Word for word, restate every line from the one with "S2: button (VDD, W32) -> switch (VDD, W32)" through the end of the records below, both included, and add nothing.

RECORDS SHOWN:
══════════
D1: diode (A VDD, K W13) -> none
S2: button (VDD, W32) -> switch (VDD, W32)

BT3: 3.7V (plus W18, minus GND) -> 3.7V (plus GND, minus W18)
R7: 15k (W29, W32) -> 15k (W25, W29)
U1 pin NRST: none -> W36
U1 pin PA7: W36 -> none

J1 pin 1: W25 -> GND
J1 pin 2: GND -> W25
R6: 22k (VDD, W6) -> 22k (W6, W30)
══════════
EXERCISE OUTPUT:
S2: button (VDD, W32) -> switch (VDD, W32)

BT3: 3.7V (plus W18, minus GND) -> 3.7V (plus GND, minus W18)
R7: 15k (W29, W32) -> 15k (W25, W29)
U1 pin NRST: none -> W36
U1 pin PA7: W36 -> none

J1 pin 1: W25 -> GND
J1 pin 2: GND -> W25
R6: 22k (VDD, W6) -> 22k (W6, W30)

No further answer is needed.